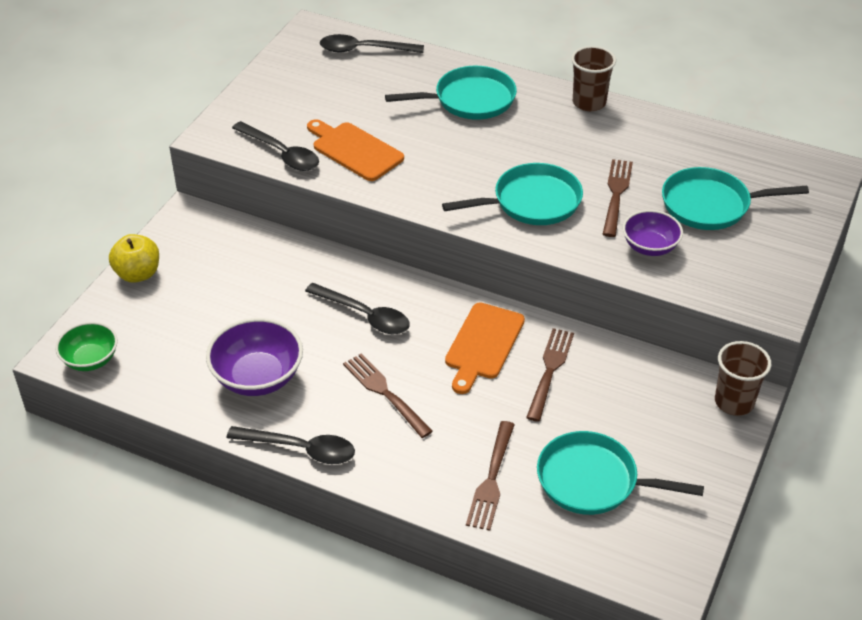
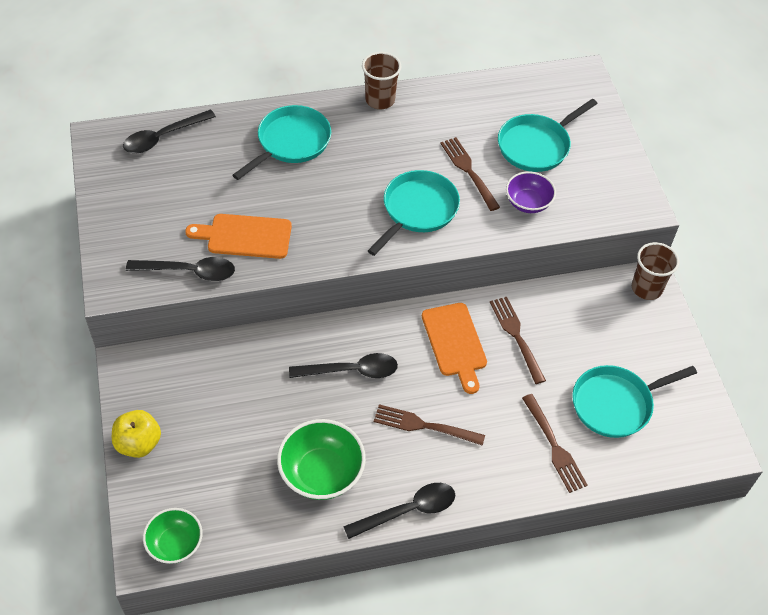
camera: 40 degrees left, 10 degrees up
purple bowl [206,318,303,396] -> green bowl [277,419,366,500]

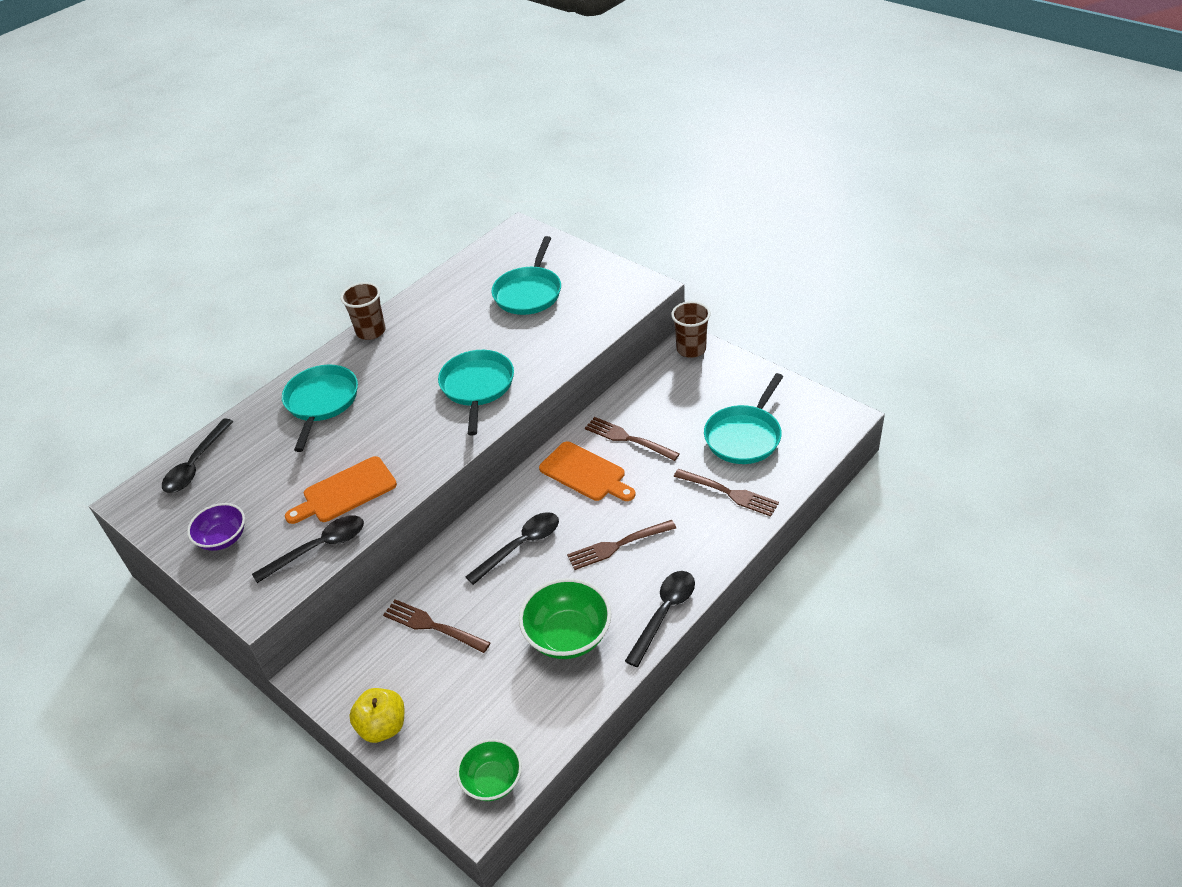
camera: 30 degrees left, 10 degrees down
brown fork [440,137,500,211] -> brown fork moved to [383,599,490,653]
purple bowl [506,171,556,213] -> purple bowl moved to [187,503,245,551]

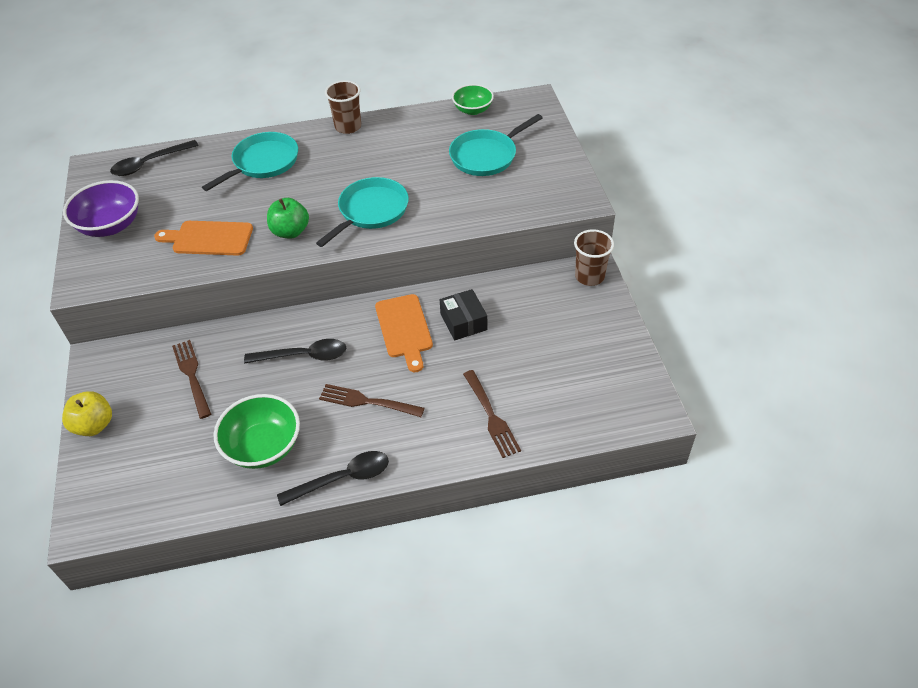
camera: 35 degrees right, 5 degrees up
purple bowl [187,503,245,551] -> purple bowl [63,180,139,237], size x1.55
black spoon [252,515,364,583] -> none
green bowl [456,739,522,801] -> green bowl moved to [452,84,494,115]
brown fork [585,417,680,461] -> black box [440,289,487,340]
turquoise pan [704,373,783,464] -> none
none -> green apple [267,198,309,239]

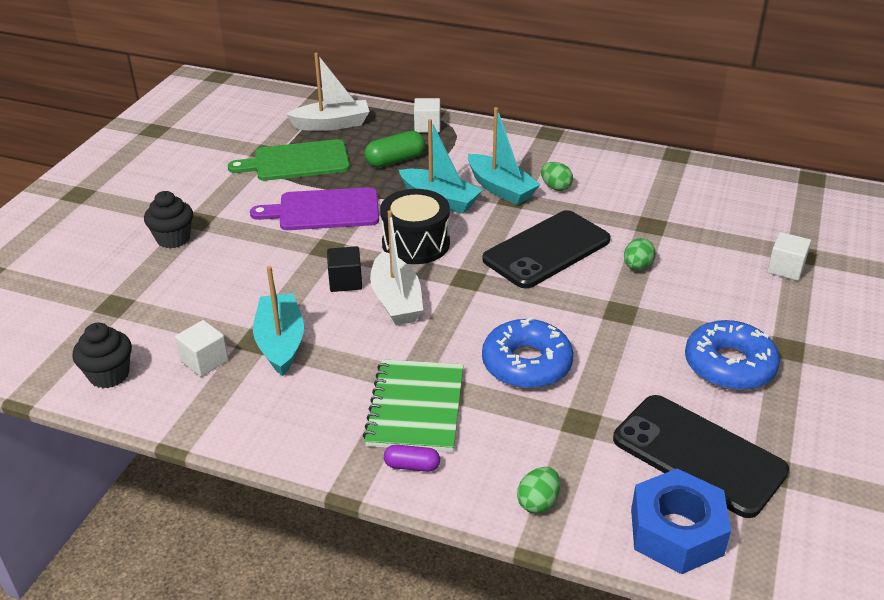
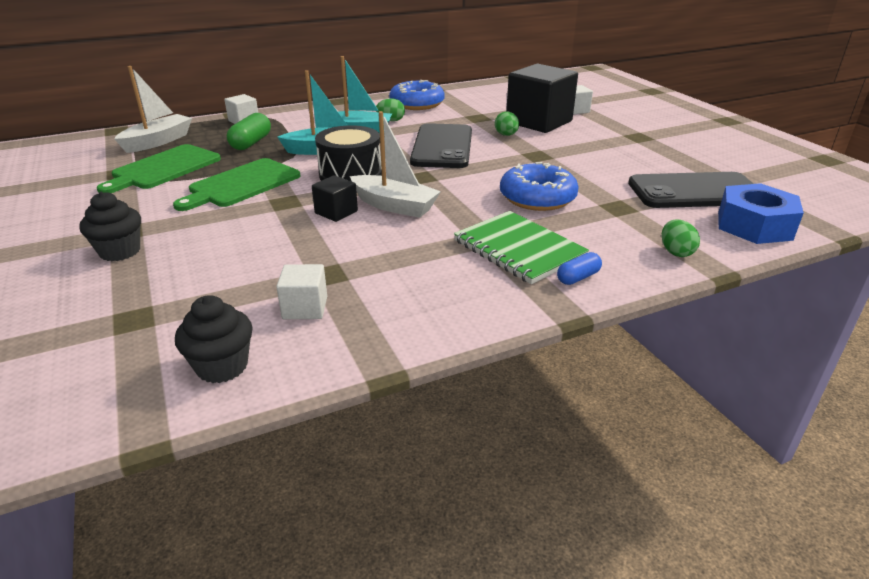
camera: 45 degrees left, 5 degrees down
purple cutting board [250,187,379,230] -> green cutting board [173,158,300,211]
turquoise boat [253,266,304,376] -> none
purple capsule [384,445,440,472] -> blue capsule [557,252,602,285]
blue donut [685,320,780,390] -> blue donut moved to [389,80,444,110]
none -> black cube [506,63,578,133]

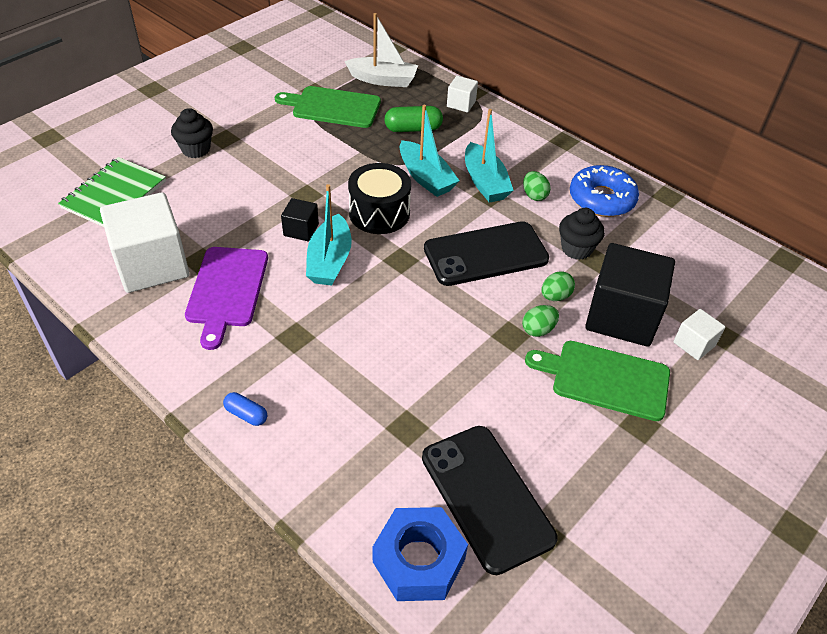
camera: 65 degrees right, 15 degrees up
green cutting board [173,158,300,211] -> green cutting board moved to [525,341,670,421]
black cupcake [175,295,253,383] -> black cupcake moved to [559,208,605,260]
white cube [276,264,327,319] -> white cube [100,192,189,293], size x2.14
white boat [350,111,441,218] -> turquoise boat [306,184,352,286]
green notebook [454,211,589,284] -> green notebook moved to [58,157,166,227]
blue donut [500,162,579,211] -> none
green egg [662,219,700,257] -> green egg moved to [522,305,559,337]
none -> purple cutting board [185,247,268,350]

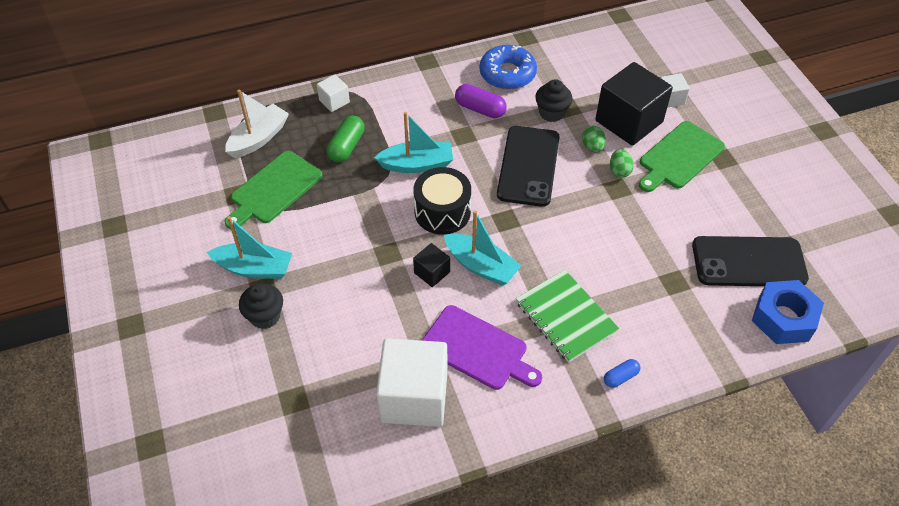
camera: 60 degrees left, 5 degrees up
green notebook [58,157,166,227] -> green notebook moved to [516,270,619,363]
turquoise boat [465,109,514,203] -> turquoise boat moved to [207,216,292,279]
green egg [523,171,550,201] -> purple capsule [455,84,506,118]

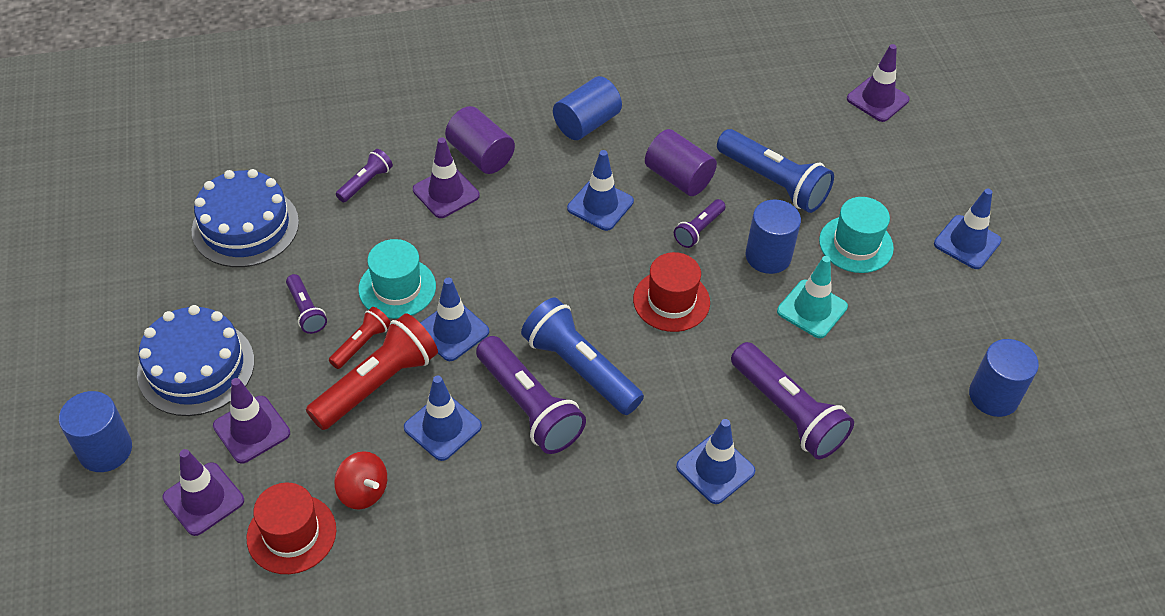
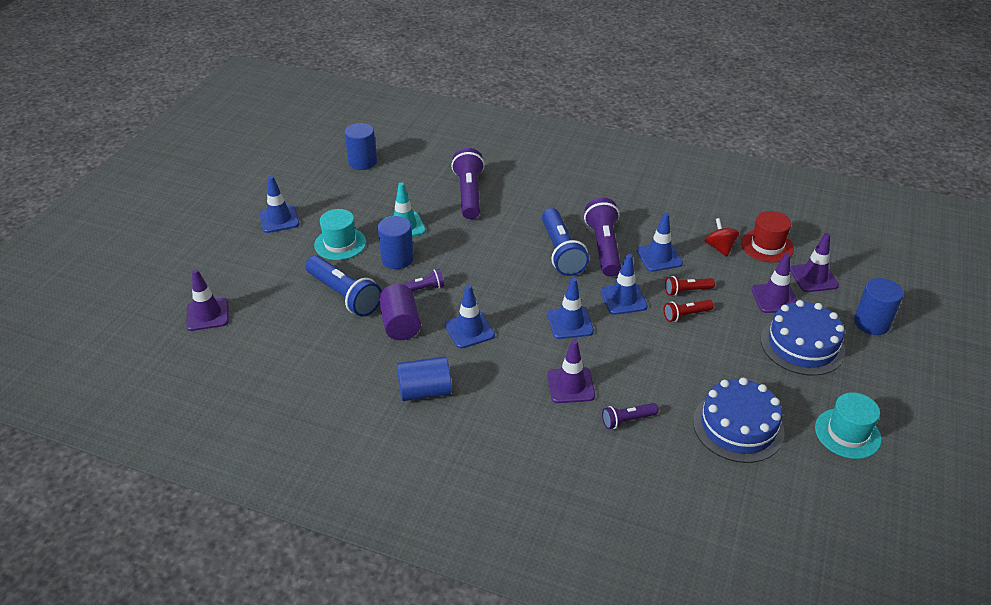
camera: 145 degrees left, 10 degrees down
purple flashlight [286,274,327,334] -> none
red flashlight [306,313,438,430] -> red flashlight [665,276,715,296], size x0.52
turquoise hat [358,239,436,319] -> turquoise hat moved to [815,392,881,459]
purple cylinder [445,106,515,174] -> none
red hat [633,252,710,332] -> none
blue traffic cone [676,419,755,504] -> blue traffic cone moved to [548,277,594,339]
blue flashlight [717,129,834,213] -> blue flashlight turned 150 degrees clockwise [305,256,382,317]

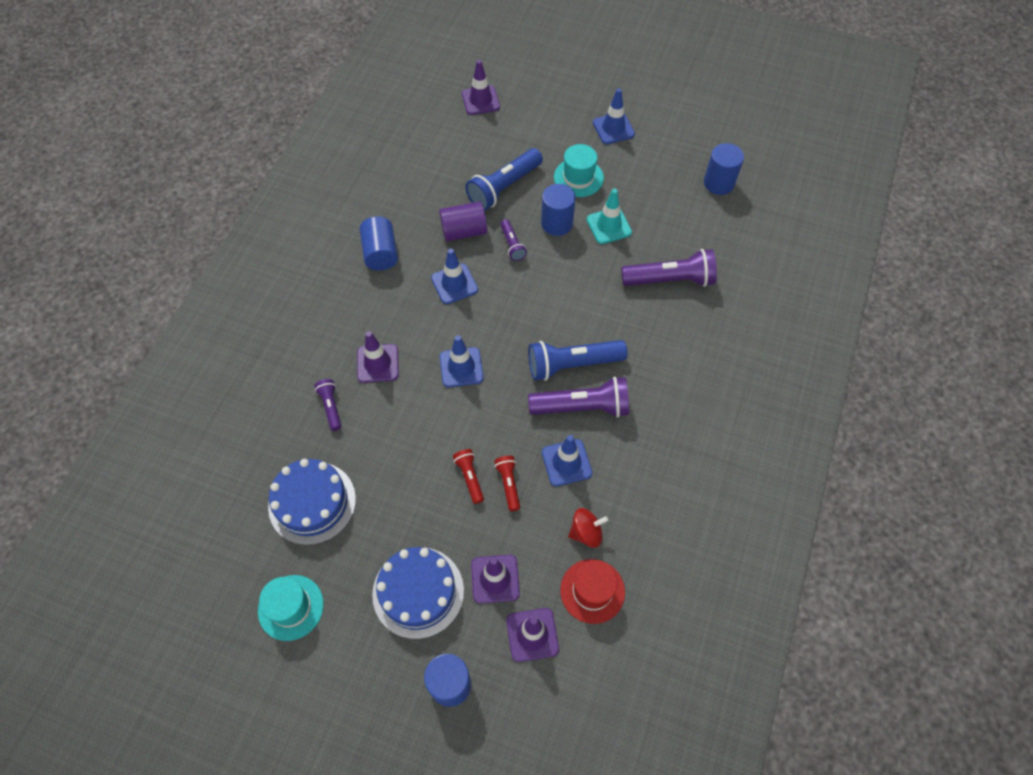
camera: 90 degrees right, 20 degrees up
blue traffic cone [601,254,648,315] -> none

- [EXERCISE GOAL]: With all pictures excluded, output exactly the lines from the one containing "black cupcake [175,295,253,383]" through the final line of the entries, inclusive.

- [RESPONSE TO THE TASK]:
black cupcake [175,295,253,383] -> black cupcake moved to [559,208,605,260]
white cube [276,264,327,319] -> white cube [100,192,189,293], size x2.14
white boat [350,111,441,218] -> turquoise boat [306,184,352,286]
green notebook [454,211,589,284] -> green notebook moved to [58,157,166,227]
blue donut [500,162,579,211] -> none
green egg [662,219,700,257] -> green egg moved to [522,305,559,337]
none -> purple cutting board [185,247,268,350]

camera: 60 degrees left, 5 degrees up
green notebook [58,157,166,227] -> green notebook moved to [516,270,619,363]
turquoise boat [465,109,514,203] -> turquoise boat moved to [207,216,292,279]
green egg [523,171,550,201] -> purple capsule [455,84,506,118]

camera: 145 degrees left, 10 degrees down
purple flashlight [286,274,327,334] -> none
red flashlight [306,313,438,430] -> red flashlight [665,276,715,296], size x0.52
turquoise hat [358,239,436,319] -> turquoise hat moved to [815,392,881,459]
purple cylinder [445,106,515,174] -> none
red hat [633,252,710,332] -> none
blue traffic cone [676,419,755,504] -> blue traffic cone moved to [548,277,594,339]
blue flashlight [717,129,834,213] -> blue flashlight turned 150 degrees clockwise [305,256,382,317]

camera: 90 degrees right, 20 degrees up
blue traffic cone [601,254,648,315] -> none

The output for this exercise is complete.